### Task item
Of the lines below, copy those that hold the word "degrees".

(Object change listings)

▼

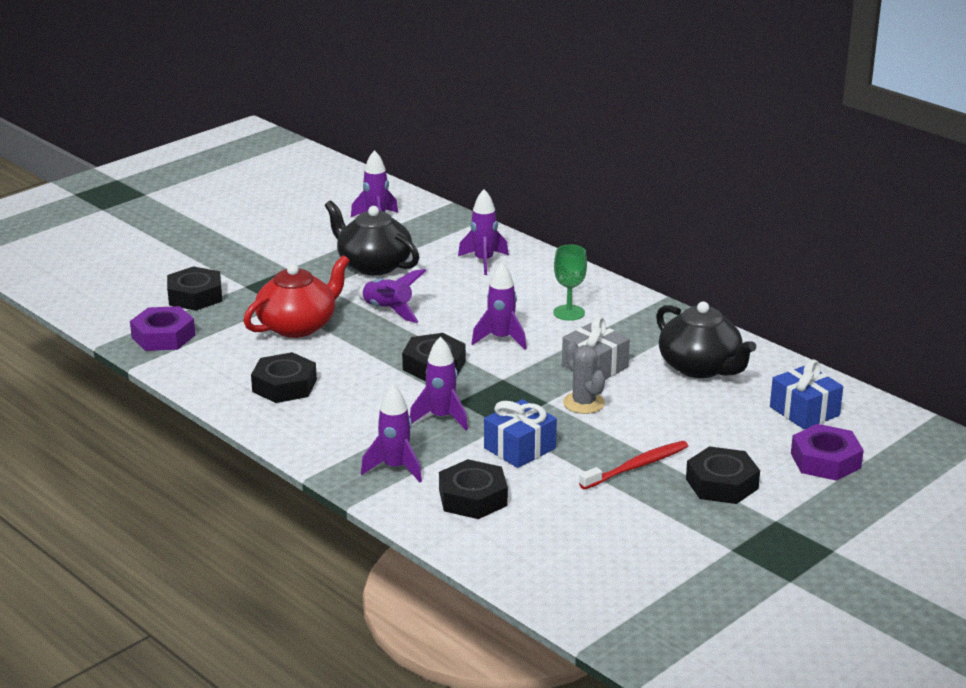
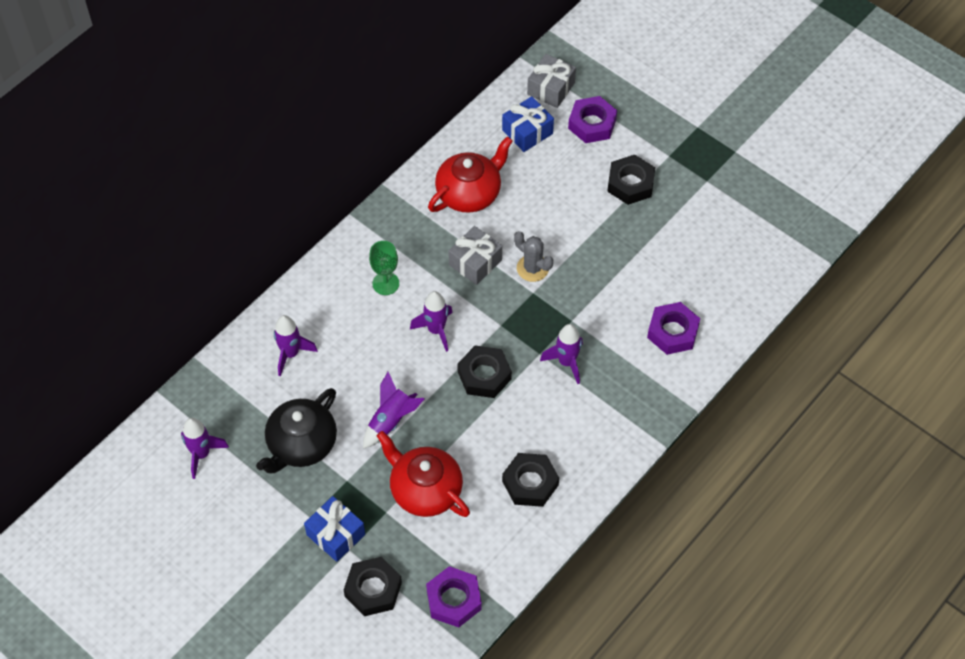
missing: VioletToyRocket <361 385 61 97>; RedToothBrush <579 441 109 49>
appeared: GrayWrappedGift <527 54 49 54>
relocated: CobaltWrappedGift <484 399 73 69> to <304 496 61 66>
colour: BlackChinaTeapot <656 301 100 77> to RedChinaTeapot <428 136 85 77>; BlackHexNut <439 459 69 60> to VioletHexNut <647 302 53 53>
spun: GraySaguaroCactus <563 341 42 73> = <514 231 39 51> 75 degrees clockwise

▲
▼

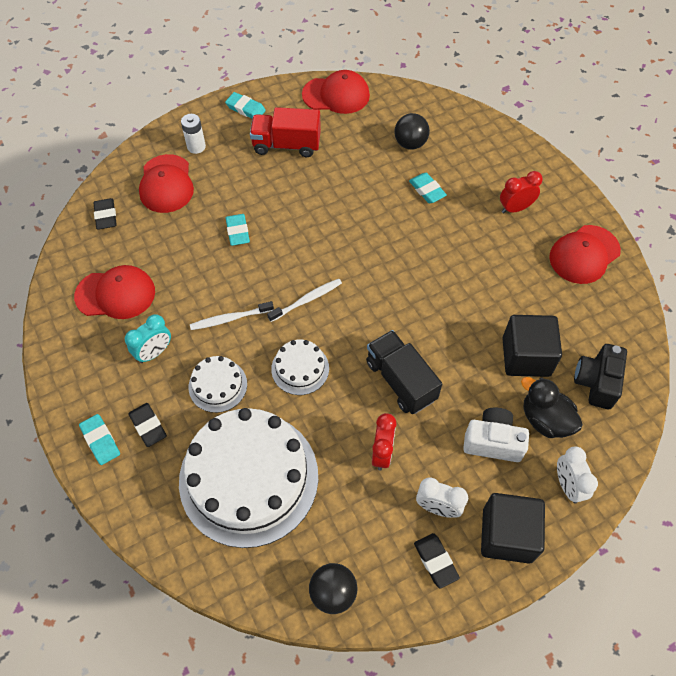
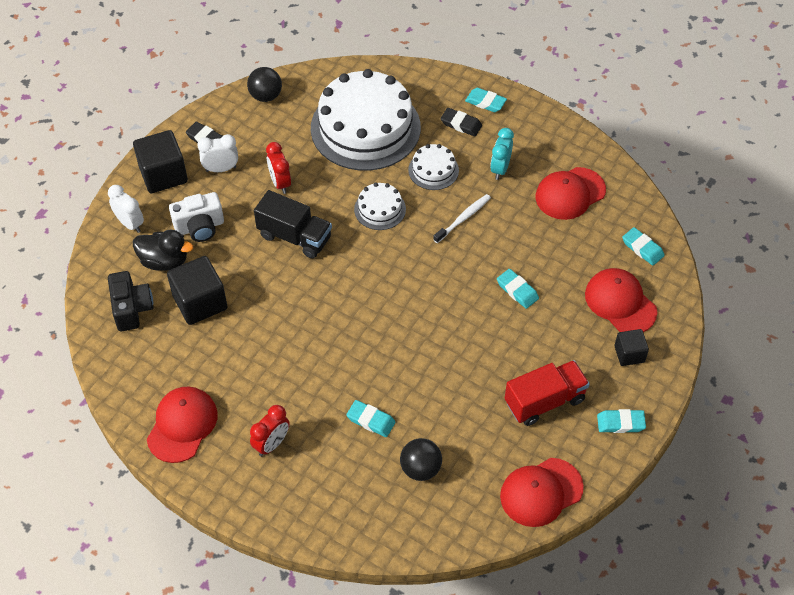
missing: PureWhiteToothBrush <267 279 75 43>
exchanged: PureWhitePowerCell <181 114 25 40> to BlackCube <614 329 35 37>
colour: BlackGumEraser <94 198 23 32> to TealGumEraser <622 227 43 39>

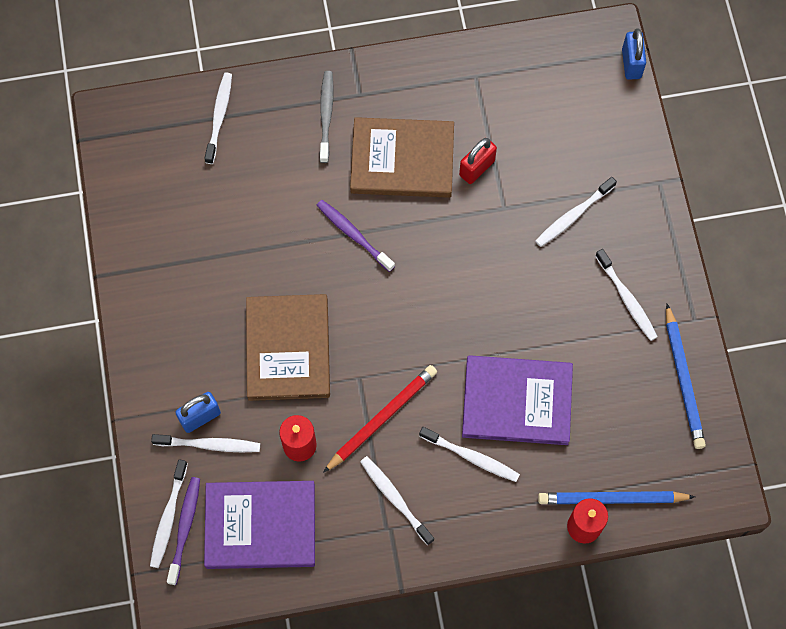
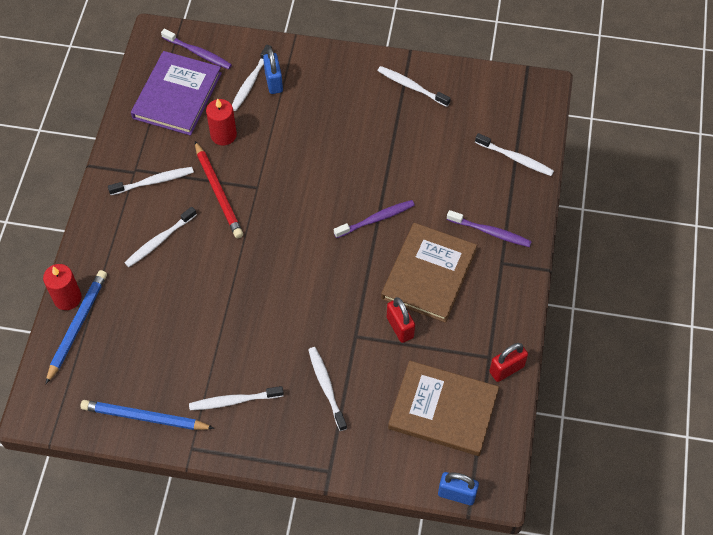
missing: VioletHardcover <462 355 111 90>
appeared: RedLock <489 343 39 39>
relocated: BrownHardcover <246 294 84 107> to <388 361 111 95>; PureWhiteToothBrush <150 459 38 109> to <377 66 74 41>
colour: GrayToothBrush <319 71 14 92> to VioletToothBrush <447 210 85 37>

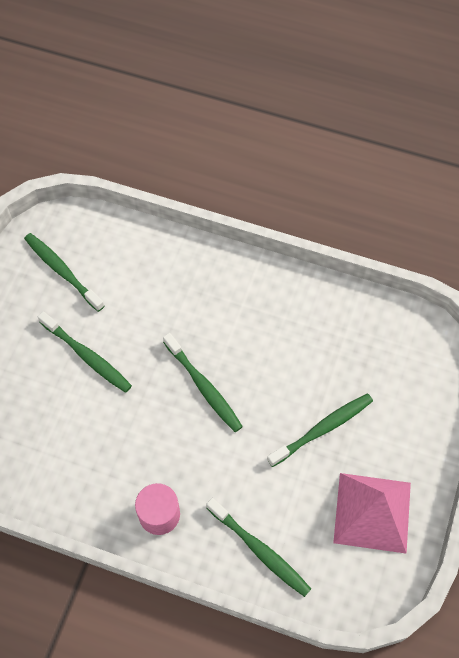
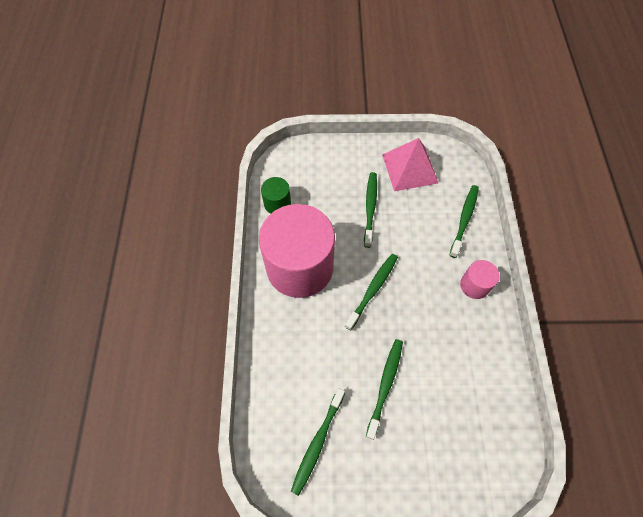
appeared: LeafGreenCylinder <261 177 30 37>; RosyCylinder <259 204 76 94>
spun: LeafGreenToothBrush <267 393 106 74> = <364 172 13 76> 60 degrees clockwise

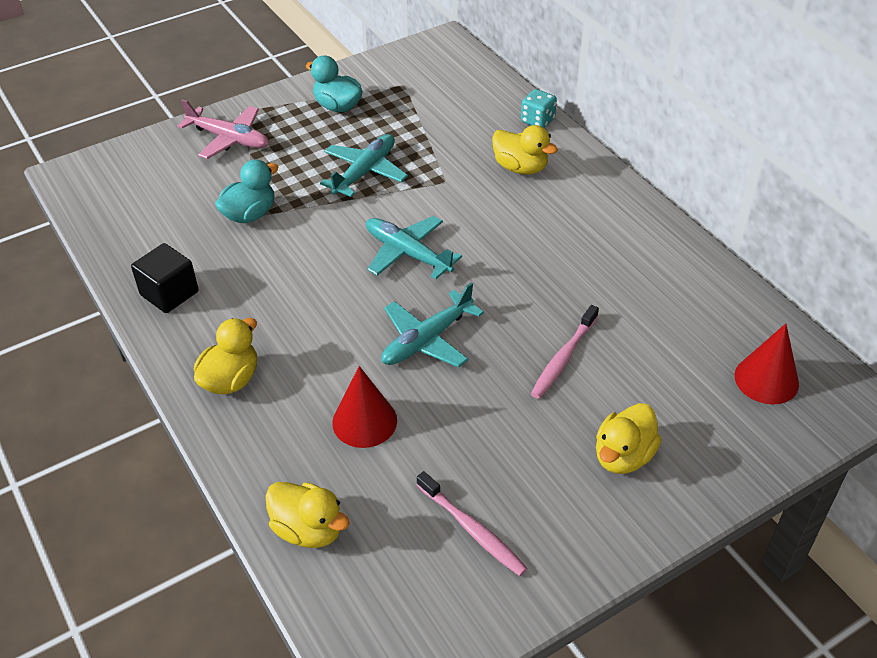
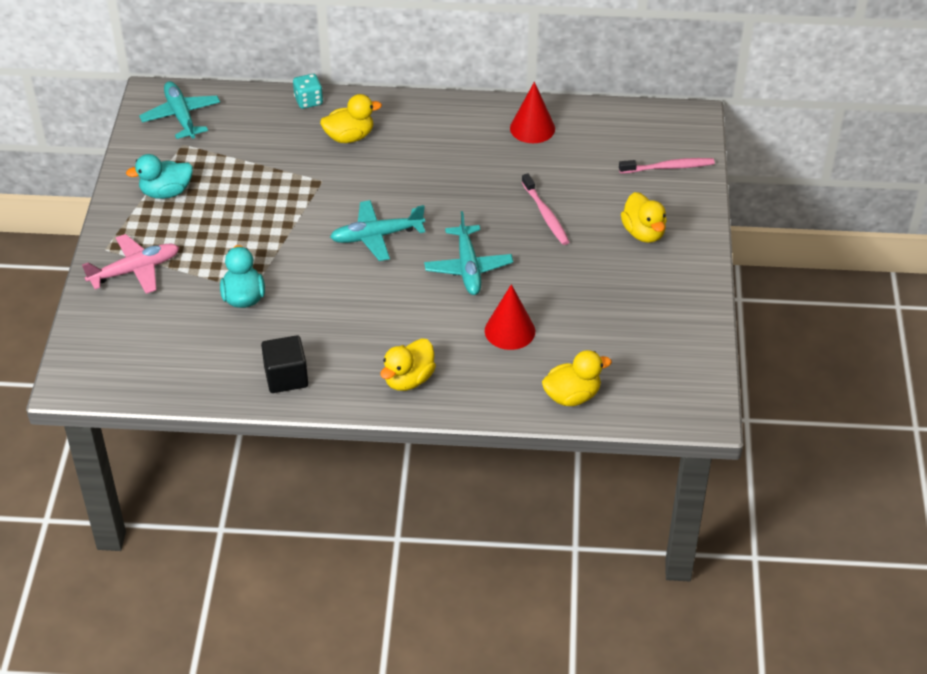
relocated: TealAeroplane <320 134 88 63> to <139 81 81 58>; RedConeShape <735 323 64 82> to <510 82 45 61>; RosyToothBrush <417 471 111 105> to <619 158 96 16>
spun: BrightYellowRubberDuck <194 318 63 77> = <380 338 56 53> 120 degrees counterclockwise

▲

### Result
spun: GraySaguaroCactus <563 341 42 73> = <514 231 39 51> 75 degrees clockwise
spun: LeafGreenToothBrush <267 393 106 74> = <364 172 13 76> 60 degrees clockwise
spun: BrightYellowRubberDuck <194 318 63 77> = <380 338 56 53> 120 degrees counterclockwise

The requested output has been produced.